◆ What you need to do ◆
Retype every entry word for word. Omit the pictures.
Available records START
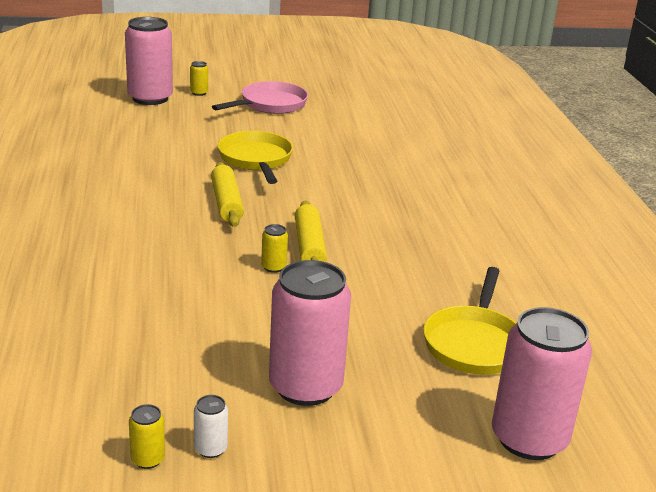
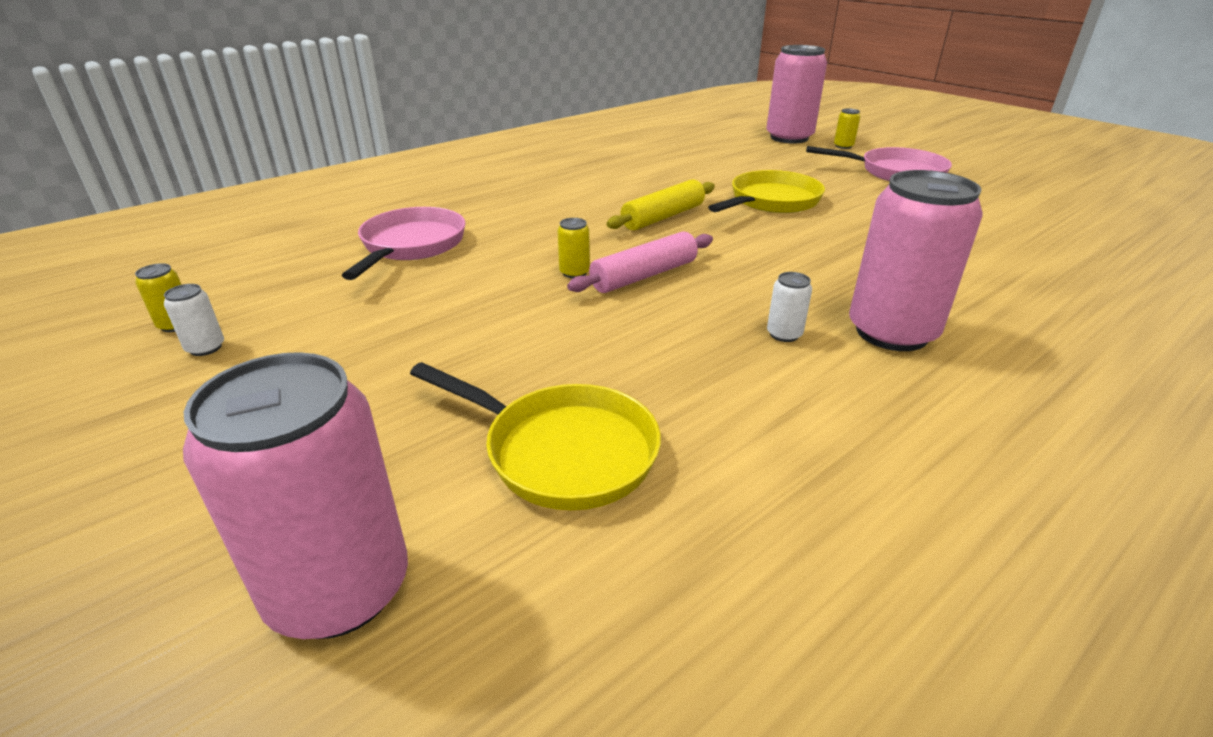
camera: 60 degrees right, 5 degrees up
(133, 315) = (411, 246): none -> pink pan
(305, 387) = (352, 361): pink can -> pink can (891, 332)
(309, 246) = (644, 276): yellow rolling pin -> pink rolling pin
(428, 238) = (784, 334): none -> white can
(474, 343) = (562, 451): yellow pan -> yellow pan turned 135 degrees counterclockwise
Available records END
◆ Written solution ◆
camera: 60 degrees right, 5 degrees up
(133, 315) = (411, 246): none -> pink pan
(305, 387) = (352, 361): pink can -> pink can (891, 332)
(309, 246) = (644, 276): yellow rolling pin -> pink rolling pin
(428, 238) = (784, 334): none -> white can
(474, 343) = (562, 451): yellow pan -> yellow pan turned 135 degrees counterclockwise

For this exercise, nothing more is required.